_Task item_:
For the records below, output every line from the one holding "(154, 219) = (276, 645): brown" through the final line, unaltered, and no other lines.

_Exercise data_:
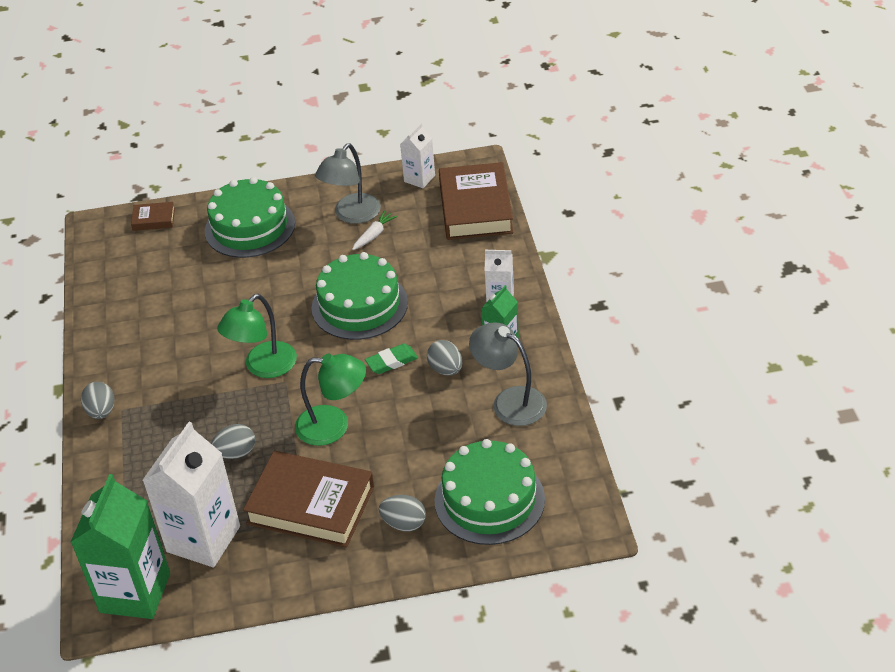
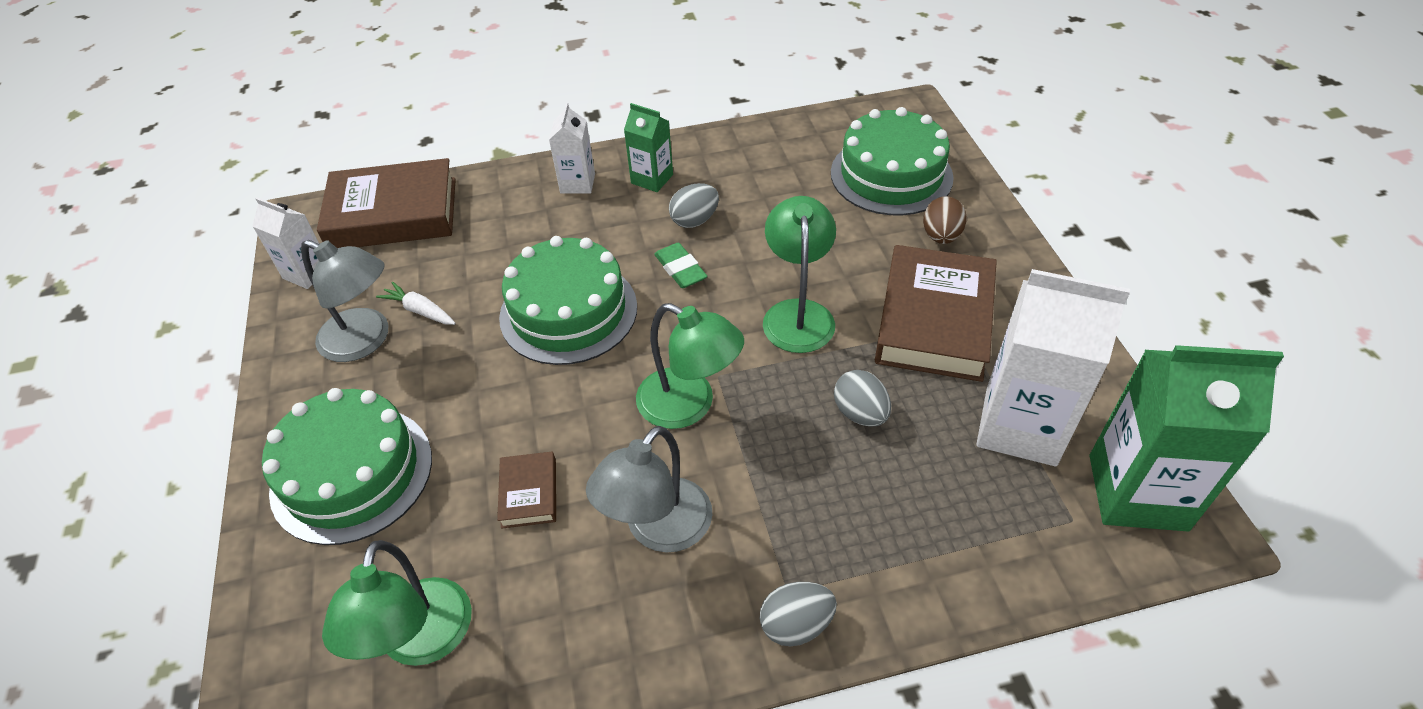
camera: 95 degrees left, 5 degrees up
(139, 268) = (421, 642): none -> green lamp
(154, 219) = (276, 645): brown book -> brown book (529, 493)
(404, 523) = (941, 236): grey egg -> brown egg
(510, 401) = (744, 168): grey lamp -> grey lamp (658, 529)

_Written response_:
(154, 219) = (276, 645): brown book -> brown book (529, 493)
(404, 523) = (941, 236): grey egg -> brown egg
(510, 401) = (744, 168): grey lamp -> grey lamp (658, 529)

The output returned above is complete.